=== ASSIGNED TASK ===
In full and without alteration, print the records below, minus any images.

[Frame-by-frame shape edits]
————
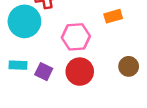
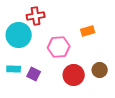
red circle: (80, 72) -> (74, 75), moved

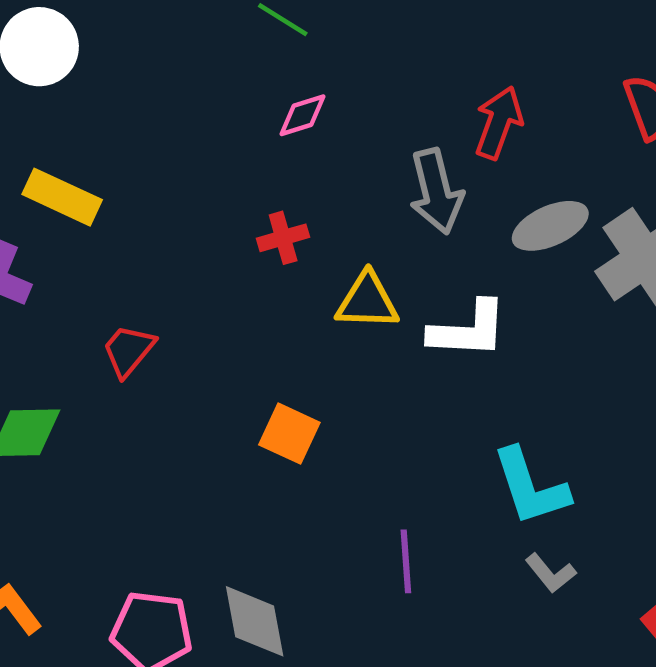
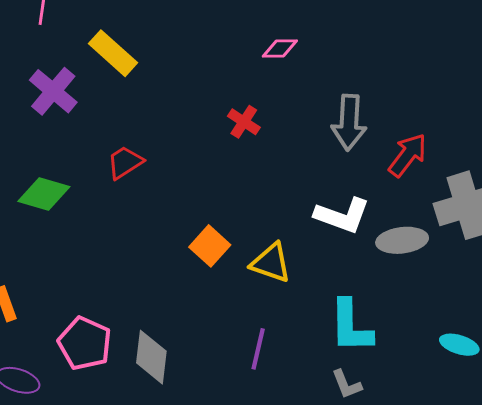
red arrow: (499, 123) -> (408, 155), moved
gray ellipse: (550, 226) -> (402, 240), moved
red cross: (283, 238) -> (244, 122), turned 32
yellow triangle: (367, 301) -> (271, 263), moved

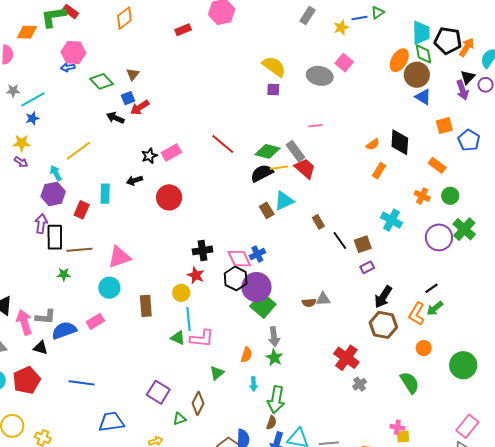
————
=== TASK OUTPUT ===
red circle: (80, 72) -> (74, 75), moved

red arrow: (499, 123) -> (408, 155), moved
gray ellipse: (550, 226) -> (402, 240), moved
red cross: (283, 238) -> (244, 122), turned 32
yellow triangle: (367, 301) -> (271, 263), moved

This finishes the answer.